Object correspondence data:
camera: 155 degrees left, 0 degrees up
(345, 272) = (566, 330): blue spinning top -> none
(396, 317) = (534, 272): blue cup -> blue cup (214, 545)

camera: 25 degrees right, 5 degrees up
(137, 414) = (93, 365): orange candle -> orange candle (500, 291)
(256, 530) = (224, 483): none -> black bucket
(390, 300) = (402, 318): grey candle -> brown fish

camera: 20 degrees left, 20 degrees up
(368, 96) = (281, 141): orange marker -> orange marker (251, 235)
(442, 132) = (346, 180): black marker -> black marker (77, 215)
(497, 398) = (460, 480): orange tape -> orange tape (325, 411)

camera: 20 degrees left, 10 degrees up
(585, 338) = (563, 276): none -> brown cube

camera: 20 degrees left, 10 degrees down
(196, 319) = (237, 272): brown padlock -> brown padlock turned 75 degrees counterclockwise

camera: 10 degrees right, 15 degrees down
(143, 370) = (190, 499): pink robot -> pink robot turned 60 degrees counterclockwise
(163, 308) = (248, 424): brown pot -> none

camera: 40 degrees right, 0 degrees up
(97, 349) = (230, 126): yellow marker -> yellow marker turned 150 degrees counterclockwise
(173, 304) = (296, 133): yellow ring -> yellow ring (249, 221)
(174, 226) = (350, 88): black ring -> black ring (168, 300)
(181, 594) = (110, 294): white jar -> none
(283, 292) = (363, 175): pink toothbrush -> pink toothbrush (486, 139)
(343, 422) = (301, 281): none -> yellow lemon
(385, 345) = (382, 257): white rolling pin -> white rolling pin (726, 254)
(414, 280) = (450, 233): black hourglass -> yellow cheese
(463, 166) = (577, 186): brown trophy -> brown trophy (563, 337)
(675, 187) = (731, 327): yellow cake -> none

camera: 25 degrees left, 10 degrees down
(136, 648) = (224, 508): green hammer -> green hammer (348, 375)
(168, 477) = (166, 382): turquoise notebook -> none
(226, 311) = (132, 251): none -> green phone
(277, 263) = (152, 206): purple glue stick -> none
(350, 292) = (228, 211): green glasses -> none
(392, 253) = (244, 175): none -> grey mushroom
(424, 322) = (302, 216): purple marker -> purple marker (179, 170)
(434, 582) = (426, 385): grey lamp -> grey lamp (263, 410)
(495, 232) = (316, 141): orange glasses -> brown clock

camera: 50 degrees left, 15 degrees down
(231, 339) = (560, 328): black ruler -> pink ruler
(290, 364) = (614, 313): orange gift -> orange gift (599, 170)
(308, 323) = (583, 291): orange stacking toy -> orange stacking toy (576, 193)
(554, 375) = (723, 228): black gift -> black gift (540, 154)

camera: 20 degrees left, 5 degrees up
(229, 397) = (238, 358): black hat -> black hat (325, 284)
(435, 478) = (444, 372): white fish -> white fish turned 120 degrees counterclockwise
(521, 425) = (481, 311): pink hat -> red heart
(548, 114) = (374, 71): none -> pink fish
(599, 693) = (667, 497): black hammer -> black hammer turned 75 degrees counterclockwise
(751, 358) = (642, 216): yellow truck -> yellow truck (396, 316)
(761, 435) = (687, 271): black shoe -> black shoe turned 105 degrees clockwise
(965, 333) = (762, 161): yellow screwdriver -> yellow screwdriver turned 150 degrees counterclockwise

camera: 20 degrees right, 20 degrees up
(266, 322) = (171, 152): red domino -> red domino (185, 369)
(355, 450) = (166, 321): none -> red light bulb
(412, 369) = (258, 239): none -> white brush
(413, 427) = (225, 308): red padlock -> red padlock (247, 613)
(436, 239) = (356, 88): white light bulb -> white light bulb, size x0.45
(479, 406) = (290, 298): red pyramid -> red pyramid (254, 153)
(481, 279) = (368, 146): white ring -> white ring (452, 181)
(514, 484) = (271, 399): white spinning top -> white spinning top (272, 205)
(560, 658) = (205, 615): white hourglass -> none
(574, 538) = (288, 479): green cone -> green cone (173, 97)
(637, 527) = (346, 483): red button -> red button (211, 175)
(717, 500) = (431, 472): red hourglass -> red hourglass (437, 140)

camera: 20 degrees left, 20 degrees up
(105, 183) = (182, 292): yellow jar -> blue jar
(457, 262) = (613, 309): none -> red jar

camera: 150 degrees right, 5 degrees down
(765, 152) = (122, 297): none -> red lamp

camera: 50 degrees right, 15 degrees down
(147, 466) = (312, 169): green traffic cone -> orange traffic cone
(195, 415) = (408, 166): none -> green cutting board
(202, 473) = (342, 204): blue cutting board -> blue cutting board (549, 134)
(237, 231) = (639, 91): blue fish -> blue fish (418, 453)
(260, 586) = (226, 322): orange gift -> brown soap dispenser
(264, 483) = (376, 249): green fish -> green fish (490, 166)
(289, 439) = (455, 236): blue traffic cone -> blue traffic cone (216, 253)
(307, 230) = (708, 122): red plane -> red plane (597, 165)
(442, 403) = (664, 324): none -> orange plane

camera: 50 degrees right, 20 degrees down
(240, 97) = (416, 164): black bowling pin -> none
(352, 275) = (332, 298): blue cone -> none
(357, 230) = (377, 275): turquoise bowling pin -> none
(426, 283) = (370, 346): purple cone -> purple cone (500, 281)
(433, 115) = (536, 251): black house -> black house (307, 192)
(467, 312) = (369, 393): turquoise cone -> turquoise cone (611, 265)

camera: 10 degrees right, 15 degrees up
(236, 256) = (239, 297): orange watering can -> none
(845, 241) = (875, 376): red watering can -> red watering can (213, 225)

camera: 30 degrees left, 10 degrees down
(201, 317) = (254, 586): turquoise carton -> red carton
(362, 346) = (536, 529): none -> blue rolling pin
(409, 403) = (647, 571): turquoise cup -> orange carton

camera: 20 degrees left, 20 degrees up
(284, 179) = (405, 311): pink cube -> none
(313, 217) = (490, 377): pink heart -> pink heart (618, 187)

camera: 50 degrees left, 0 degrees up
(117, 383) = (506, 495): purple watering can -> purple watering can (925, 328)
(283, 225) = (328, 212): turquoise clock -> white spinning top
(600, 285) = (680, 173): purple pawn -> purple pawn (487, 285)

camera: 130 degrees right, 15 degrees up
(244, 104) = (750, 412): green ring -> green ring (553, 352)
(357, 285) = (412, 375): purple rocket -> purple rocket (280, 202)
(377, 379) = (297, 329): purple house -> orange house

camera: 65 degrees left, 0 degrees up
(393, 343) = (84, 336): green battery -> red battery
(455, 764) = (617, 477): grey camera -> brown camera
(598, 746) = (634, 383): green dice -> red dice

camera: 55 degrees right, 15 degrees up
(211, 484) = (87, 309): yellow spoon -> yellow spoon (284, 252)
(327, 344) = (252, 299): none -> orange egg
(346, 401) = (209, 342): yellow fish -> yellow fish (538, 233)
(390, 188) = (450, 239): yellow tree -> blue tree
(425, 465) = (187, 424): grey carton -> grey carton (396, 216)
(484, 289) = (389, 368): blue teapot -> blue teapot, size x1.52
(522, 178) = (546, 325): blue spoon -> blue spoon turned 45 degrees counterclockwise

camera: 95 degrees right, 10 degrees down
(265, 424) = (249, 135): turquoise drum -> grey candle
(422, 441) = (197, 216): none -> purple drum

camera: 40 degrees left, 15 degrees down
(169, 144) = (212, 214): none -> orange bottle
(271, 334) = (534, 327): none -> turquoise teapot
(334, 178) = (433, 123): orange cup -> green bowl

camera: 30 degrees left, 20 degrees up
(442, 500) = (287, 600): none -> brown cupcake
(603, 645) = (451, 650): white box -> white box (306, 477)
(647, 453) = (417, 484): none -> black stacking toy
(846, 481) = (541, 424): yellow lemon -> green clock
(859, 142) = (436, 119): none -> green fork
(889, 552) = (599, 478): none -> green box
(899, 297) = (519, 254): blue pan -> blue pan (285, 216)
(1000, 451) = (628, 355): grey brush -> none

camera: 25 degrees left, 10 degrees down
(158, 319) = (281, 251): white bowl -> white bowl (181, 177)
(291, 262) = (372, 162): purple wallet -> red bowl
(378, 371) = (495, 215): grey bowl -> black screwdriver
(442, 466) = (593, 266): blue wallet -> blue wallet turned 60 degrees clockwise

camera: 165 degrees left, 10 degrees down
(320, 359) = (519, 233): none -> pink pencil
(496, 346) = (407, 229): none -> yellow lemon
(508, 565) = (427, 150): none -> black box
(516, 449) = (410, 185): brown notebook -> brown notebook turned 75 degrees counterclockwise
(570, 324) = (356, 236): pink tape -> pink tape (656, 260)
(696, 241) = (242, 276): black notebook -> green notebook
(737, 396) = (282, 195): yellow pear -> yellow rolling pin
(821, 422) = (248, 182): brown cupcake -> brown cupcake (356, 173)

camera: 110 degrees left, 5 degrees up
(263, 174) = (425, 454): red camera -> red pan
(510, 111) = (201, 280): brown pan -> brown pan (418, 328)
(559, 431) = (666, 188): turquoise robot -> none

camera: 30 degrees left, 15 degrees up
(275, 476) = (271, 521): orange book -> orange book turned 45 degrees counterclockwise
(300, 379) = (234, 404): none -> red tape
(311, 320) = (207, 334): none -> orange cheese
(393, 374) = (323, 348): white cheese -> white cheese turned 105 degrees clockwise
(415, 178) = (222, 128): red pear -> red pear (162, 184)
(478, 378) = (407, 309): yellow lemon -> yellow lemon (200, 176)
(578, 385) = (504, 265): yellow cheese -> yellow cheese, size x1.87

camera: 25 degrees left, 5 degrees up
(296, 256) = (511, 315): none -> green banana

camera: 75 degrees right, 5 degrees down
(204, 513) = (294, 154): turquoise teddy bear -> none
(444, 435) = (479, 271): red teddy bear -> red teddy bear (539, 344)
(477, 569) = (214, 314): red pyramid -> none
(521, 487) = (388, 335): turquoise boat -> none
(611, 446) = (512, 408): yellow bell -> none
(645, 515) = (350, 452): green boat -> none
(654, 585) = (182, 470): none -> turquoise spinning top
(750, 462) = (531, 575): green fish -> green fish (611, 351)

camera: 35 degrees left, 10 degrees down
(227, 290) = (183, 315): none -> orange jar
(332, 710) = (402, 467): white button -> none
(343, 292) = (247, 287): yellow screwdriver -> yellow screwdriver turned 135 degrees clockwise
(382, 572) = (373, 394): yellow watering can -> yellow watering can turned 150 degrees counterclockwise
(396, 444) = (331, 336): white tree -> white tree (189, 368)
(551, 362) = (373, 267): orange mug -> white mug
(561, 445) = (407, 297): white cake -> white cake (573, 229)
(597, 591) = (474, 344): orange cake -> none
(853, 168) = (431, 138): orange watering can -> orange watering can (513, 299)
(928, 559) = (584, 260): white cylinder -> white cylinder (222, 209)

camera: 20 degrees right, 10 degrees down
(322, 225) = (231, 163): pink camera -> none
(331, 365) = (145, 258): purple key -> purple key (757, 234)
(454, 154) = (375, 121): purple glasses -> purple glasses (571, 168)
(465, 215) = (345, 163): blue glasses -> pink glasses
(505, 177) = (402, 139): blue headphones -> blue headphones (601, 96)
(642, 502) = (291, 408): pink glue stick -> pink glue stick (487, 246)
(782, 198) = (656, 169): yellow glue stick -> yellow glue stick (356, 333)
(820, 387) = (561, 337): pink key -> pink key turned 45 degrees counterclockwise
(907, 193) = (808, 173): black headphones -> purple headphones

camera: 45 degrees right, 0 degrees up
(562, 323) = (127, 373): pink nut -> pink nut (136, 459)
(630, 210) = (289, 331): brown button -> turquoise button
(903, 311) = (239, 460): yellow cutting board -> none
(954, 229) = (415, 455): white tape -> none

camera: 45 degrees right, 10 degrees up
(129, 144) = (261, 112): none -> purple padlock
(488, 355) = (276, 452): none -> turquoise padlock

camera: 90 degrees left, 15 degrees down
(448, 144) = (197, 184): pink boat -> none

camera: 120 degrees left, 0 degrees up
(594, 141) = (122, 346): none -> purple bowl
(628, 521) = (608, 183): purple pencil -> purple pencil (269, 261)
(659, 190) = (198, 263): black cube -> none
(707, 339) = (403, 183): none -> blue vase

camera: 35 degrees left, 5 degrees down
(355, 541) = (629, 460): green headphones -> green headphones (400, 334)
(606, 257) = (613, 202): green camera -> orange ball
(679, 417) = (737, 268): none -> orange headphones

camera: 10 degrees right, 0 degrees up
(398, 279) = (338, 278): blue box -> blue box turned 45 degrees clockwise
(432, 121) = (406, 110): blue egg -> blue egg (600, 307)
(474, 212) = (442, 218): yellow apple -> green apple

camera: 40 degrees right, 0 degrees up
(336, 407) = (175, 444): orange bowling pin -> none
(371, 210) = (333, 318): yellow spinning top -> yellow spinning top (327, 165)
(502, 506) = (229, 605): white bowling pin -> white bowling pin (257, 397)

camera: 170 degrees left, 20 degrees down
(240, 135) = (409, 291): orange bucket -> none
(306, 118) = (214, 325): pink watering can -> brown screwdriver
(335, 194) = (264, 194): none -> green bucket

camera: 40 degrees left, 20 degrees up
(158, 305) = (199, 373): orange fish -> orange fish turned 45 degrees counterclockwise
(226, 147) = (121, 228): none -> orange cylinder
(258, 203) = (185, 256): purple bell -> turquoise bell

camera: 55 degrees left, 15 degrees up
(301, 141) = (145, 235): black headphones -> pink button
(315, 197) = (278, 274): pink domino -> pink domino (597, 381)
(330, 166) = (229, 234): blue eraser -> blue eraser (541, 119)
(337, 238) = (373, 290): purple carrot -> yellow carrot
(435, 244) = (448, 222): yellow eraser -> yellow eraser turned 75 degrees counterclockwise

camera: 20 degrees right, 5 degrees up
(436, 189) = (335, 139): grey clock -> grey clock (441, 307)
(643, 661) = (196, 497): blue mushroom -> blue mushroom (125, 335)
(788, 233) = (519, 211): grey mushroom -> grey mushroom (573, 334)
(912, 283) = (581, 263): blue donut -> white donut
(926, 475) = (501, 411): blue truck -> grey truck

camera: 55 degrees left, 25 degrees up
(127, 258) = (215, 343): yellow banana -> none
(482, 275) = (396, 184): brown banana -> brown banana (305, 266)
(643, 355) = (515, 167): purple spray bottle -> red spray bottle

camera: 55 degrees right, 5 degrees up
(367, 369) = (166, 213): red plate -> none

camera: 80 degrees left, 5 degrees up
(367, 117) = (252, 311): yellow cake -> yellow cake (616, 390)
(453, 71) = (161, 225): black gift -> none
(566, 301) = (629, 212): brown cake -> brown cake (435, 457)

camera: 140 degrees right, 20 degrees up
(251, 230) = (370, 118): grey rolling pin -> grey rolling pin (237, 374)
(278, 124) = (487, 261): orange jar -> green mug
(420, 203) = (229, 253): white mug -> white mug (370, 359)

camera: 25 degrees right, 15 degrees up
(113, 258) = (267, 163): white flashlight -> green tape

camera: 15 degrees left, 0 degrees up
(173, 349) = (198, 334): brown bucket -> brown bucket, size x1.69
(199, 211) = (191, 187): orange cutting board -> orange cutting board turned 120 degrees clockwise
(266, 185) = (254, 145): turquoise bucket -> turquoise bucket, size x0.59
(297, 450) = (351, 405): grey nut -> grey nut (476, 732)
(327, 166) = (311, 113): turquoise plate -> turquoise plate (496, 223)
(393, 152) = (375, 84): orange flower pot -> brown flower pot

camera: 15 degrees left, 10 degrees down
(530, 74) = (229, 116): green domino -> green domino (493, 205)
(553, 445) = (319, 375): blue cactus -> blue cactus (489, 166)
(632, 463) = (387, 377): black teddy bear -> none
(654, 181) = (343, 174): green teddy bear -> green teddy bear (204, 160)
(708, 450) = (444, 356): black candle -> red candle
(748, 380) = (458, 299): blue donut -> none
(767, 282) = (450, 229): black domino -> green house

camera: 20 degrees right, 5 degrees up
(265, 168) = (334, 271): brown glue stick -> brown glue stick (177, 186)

▸ **Instructions for the task**:
Check each line above for the word "hammer", and copy the lines where it appears.

▸ **Answer box**:
(136, 648) = (224, 508): green hammer -> green hammer (348, 375)
(599, 693) = (667, 497): black hammer -> black hammer turned 75 degrees counterclockwise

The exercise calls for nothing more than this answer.